» **Problem**: Repeat only the stretch of lines below that runs from the line with "nothing => WhiteHeart [625, 310, 673, 348]" through the line with "PinkCylinder [528, 295, 554, 326]", unaltered.

» **Data records**:
◆ ◆ ◆
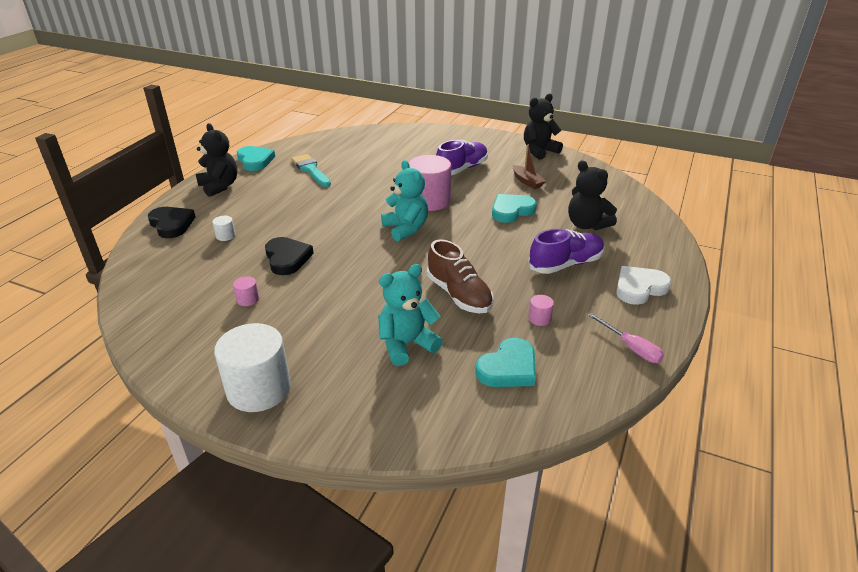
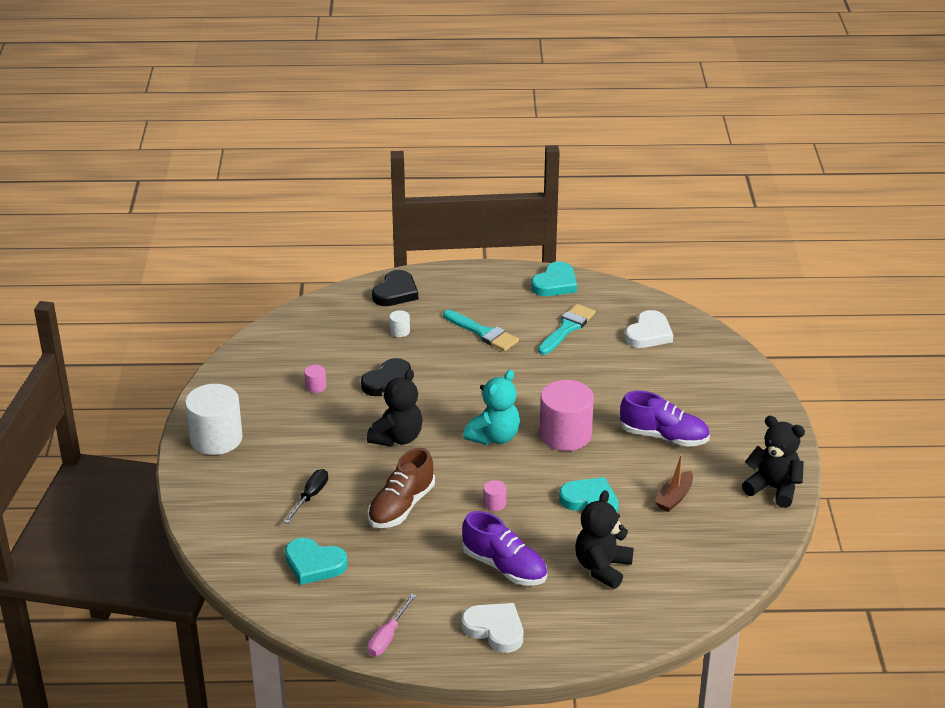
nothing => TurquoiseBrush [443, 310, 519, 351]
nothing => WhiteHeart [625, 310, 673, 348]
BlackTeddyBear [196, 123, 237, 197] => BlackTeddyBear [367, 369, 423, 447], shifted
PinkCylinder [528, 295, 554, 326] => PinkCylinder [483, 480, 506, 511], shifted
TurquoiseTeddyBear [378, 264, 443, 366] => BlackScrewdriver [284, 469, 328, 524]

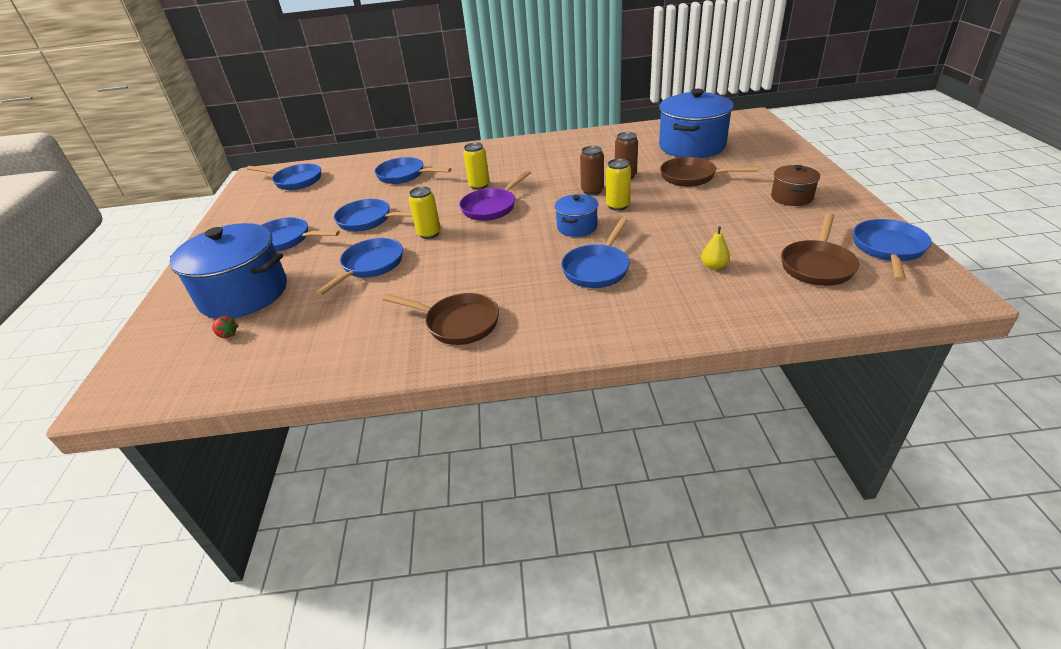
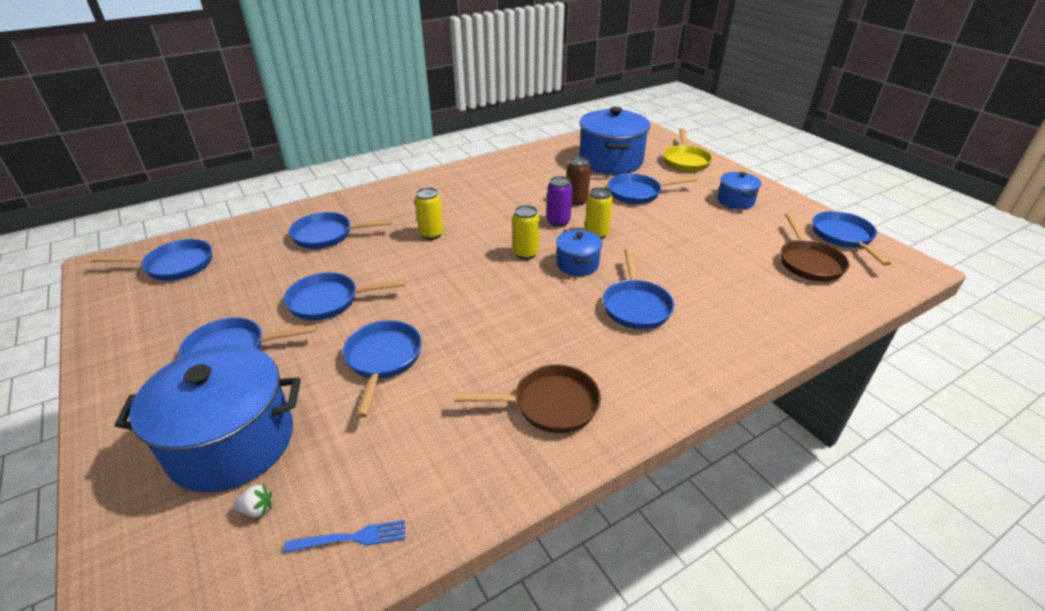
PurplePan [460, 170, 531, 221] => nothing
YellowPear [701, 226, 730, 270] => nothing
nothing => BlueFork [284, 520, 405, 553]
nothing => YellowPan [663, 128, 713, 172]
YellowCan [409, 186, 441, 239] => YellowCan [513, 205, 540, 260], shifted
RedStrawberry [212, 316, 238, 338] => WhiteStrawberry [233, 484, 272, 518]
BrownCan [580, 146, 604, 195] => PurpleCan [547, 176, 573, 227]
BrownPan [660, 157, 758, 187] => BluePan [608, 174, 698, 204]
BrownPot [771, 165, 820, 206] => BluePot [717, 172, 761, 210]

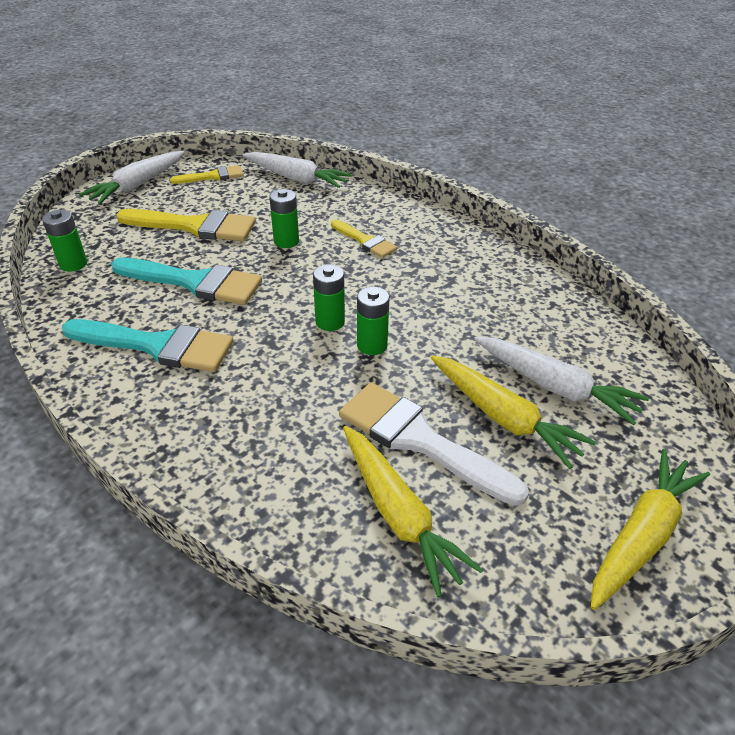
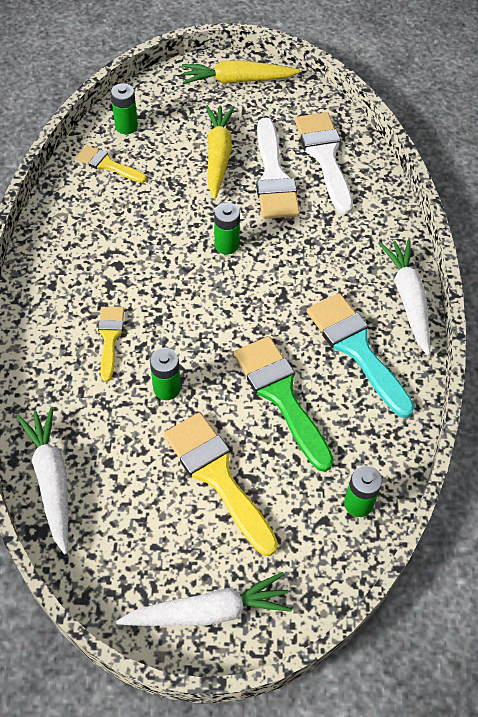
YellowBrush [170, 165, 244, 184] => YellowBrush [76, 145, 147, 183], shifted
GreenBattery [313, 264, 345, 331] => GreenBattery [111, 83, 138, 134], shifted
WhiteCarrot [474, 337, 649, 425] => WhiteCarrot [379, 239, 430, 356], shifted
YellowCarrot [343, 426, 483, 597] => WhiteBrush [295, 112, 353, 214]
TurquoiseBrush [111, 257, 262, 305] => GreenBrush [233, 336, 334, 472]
◆ ◆ ◆
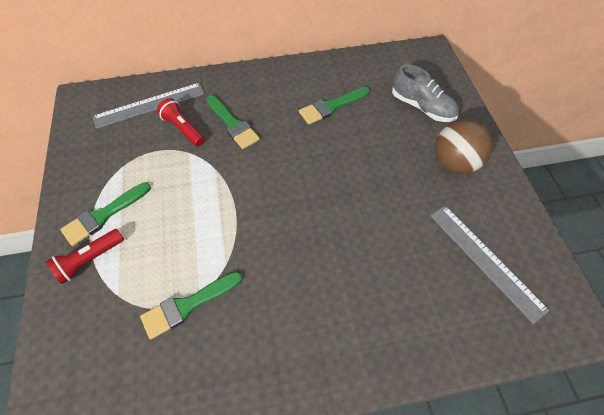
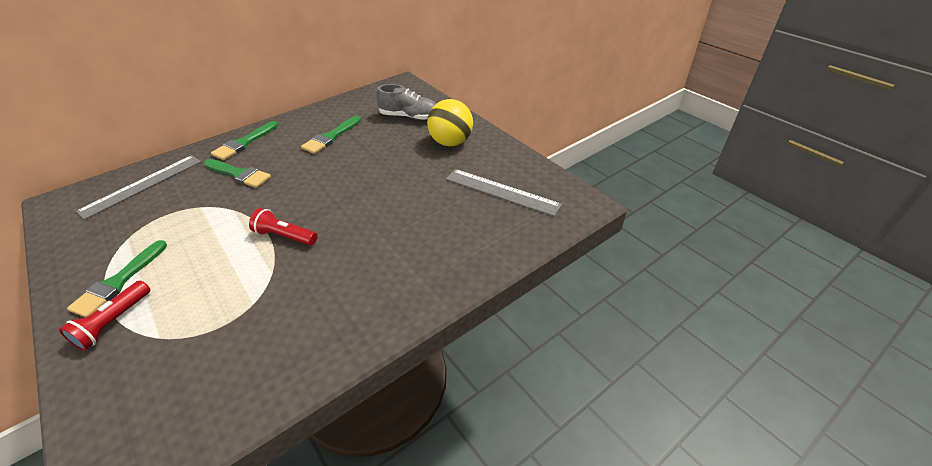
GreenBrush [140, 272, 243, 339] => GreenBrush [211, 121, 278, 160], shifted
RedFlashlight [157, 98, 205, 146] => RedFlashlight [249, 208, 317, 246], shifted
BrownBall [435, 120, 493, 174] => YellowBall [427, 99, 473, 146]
◆ ◆ ◆
» **Answer**:
nothing => WhiteHeart [625, 310, 673, 348]
BlackTeddyBear [196, 123, 237, 197] => BlackTeddyBear [367, 369, 423, 447], shifted
PinkCylinder [528, 295, 554, 326] => PinkCylinder [483, 480, 506, 511], shifted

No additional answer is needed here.